BEGIN RECORDS PROVIDED

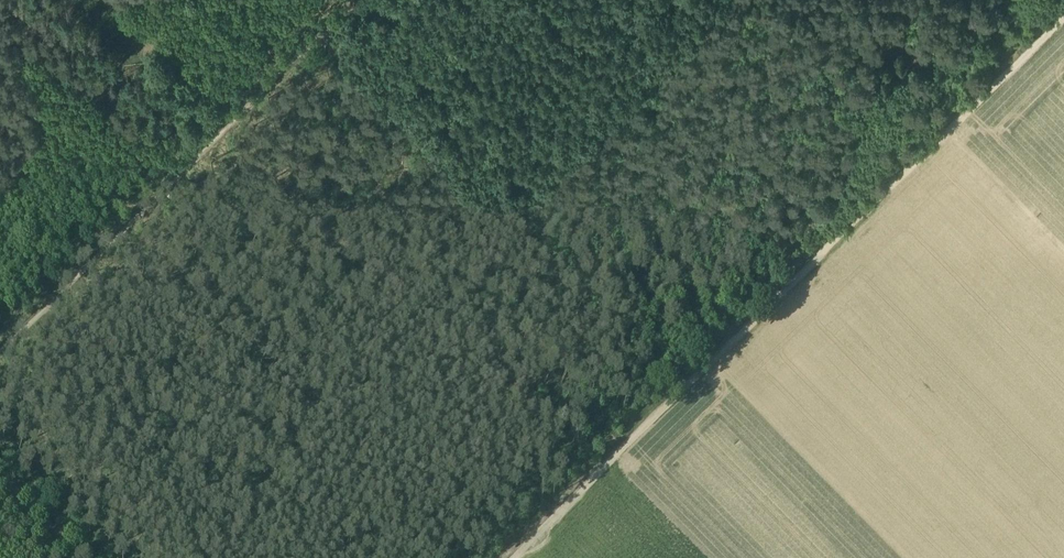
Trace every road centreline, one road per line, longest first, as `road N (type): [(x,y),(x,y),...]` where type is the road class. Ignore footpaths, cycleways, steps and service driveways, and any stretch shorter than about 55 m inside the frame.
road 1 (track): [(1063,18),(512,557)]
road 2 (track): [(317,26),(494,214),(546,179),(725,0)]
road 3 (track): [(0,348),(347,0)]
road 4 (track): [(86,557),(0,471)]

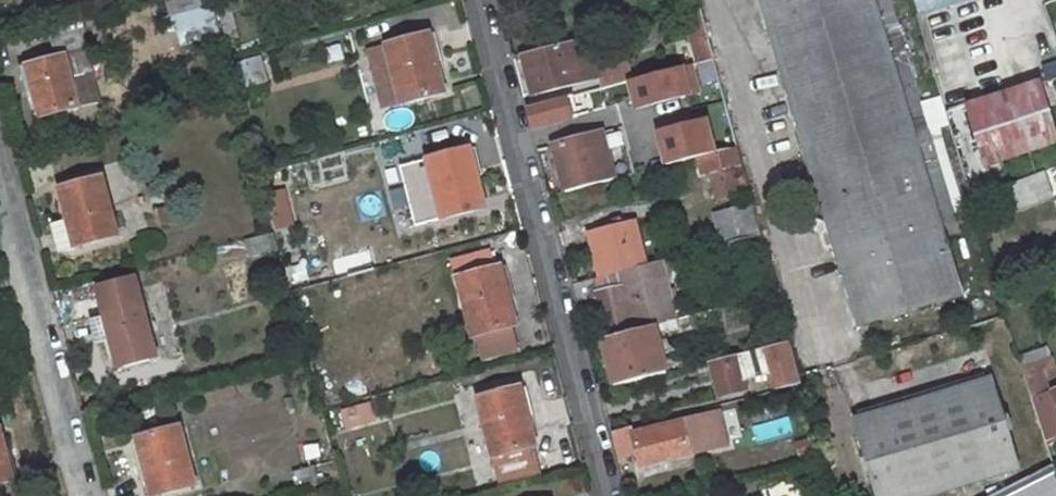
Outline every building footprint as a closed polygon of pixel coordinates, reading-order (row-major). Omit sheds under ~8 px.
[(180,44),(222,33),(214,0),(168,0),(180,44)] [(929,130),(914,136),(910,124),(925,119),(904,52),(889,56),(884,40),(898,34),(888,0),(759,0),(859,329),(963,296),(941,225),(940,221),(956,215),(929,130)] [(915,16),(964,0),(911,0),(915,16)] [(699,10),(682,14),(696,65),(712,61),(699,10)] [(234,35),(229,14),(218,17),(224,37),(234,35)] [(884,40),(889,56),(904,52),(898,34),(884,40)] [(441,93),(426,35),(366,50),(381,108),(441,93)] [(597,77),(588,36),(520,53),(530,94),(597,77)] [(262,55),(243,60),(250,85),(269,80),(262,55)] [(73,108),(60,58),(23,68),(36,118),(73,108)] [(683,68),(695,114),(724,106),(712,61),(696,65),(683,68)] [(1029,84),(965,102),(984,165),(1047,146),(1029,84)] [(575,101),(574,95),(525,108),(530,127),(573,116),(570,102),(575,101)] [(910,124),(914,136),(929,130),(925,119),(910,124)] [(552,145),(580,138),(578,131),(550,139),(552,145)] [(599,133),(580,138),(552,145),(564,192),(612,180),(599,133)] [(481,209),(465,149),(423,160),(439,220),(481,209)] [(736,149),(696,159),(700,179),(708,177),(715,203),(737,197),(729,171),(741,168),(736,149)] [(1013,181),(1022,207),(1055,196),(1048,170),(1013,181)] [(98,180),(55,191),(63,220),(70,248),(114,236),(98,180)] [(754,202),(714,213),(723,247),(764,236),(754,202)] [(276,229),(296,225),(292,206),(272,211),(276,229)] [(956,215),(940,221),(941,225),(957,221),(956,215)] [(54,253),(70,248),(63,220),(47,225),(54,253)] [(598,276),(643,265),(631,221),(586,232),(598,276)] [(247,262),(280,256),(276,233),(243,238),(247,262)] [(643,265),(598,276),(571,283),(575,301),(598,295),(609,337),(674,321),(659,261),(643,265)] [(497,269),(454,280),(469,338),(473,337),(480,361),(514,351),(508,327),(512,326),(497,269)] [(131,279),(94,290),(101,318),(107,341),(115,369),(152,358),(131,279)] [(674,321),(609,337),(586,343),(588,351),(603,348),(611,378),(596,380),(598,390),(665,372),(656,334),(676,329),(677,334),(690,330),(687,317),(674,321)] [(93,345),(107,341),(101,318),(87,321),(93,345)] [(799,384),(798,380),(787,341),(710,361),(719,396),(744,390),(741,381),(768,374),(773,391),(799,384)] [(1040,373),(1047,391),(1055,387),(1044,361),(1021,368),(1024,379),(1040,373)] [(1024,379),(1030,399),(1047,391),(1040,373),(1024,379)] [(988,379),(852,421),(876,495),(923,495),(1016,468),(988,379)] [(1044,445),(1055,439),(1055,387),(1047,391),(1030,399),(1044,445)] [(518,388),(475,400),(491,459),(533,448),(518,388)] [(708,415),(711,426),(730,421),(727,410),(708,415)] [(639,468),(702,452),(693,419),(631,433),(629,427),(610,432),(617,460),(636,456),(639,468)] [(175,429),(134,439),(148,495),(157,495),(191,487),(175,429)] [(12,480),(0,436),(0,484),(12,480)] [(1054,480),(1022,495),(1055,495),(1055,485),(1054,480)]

END RECORDS PROVIDED

# [TASK PROMPT]
Could you transcribe the records above exactly, leaving every picture out?

# [TASK SOLUTION]
Trace every road centreline, one road per line, longest first, as `road N (type): [(x,y),(x,y),...]` where type is the road class. Ignore footpaths, cycleways, steps and service driveways, and any stretch shorter than about 55 m inside the frame.
road 1 (track): [(1063,18),(512,557)]
road 2 (track): [(317,26),(494,214),(546,179),(725,0)]
road 3 (track): [(0,348),(347,0)]
road 4 (track): [(86,557),(0,471)]

Outline every building footprint as a closed polygon of pixel coordinates, reading-order (row-major). Omit sheds under ~8 px.
[(180,44),(222,33),(214,0),(168,0),(180,44)] [(929,130),(914,136),(910,124),(925,119),(904,52),(889,56),(884,40),(898,34),(888,0),(759,0),(859,329),(963,296),(941,225),(940,221),(956,215),(929,130)] [(915,16),(964,0),(911,0),(915,16)] [(699,10),(682,14),(696,65),(712,61),(699,10)] [(234,35),(229,14),(218,17),(224,37),(234,35)] [(884,40),(889,56),(904,52),(898,34),(884,40)] [(441,93),(426,35),(366,50),(381,108),(441,93)] [(597,77),(588,36),(520,53),(530,94),(597,77)] [(262,55),(243,60),(250,85),(269,80),(262,55)] [(73,108),(60,58),(23,68),(36,118),(73,108)] [(683,68),(695,114),(724,106),(712,61),(696,65),(683,68)] [(1029,84),(965,102),(984,165),(1047,146),(1029,84)] [(575,101),(574,95),(525,108),(530,127),(573,116),(570,102),(575,101)] [(910,124),(914,136),(929,130),(925,119),(910,124)] [(552,145),(580,138),(578,131),(550,139),(552,145)] [(599,133),(580,138),(552,145),(564,192),(612,180),(599,133)] [(481,209),(465,149),(423,160),(439,220),(481,209)] [(736,149),(696,159),(700,179),(708,177),(715,203),(737,197),(729,171),(741,168),(736,149)] [(1013,181),(1022,207),(1055,196),(1048,170),(1013,181)] [(98,180),(55,191),(63,220),(70,248),(114,236),(98,180)] [(754,202),(714,213),(723,247),(764,236),(754,202)] [(276,229),(296,225),(292,206),(272,211),(276,229)] [(956,215),(940,221),(941,225),(957,221),(956,215)] [(54,253),(70,248),(63,220),(47,225),(54,253)] [(598,276),(643,265),(631,221),(586,232),(598,276)] [(247,262),(280,256),(276,233),(243,238),(247,262)] [(643,265),(598,276),(571,283),(575,301),(598,295),(609,337),(674,321),(659,261),(643,265)] [(497,269),(454,280),(469,338),(473,337),(480,361),(514,351),(508,327),(512,326),(497,269)] [(131,279),(94,290),(101,318),(107,341),(115,369),(152,358),(131,279)] [(674,321),(609,337),(586,343),(588,351),(603,348),(611,378),(596,380),(598,390),(665,372),(656,334),(676,329),(677,334),(690,330),(687,317),(674,321)] [(93,345),(107,341),(101,318),(87,321),(93,345)] [(799,384),(798,380),(787,341),(710,361),(719,396),(744,390),(741,381),(768,374),(773,391),(799,384)] [(1040,373),(1047,391),(1055,387),(1044,361),(1021,368),(1024,379),(1040,373)] [(1024,379),(1030,399),(1047,391),(1040,373),(1024,379)] [(988,379),(852,421),(876,495),(923,495),(1016,468),(988,379)] [(1044,445),(1055,439),(1055,387),(1047,391),(1030,399),(1044,445)] [(518,388),(475,400),(491,459),(533,448),(518,388)] [(708,415),(711,426),(730,421),(727,410),(708,415)] [(639,468),(702,452),(693,419),(631,433),(629,427),(610,432),(617,460),(636,456),(639,468)] [(175,429),(134,439),(148,495),(157,495),(191,487),(175,429)] [(12,480),(0,436),(0,484),(12,480)] [(1054,480),(1022,495),(1055,495),(1055,485),(1054,480)]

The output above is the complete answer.